BEGIN Available data

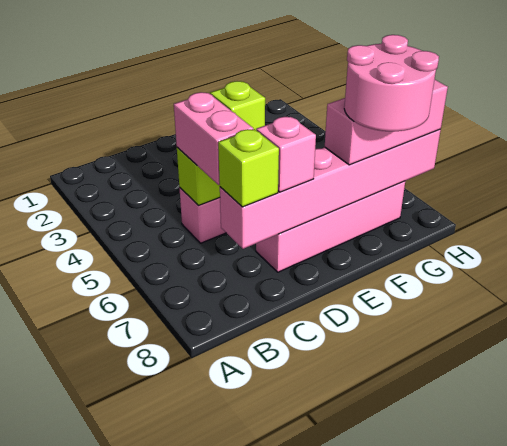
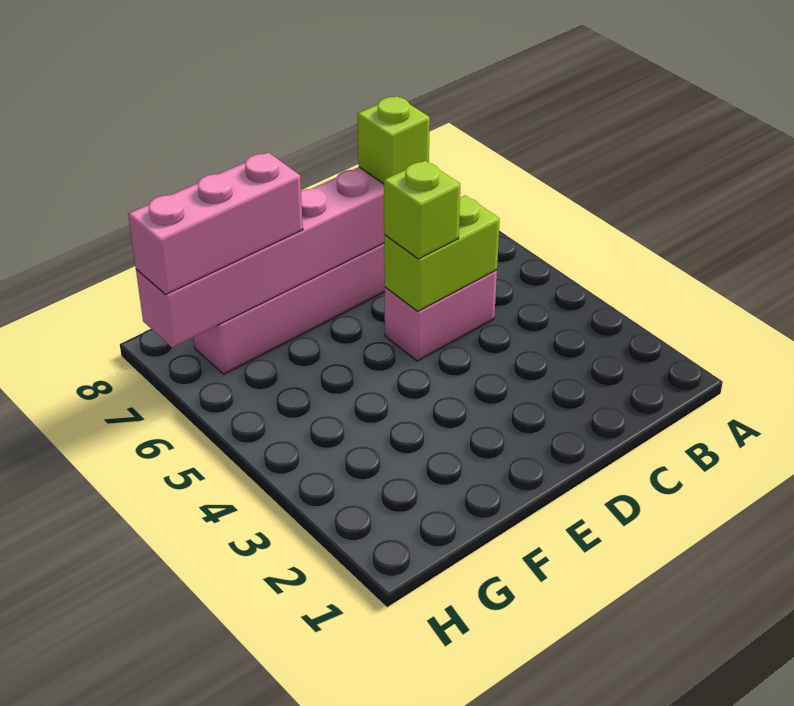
pink brick C5:C6 level 3 -> none
pink brick D7 level 3 -> none
pink round brick F7:G8 level 4 -> none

END Available data

▸ Exercise directions
Transcribe the listing in full and omit the pictures.

▸ Answer space
pink brick C5:C6 level 3 -> none
pink brick D7 level 3 -> none
pink round brick F7:G8 level 4 -> none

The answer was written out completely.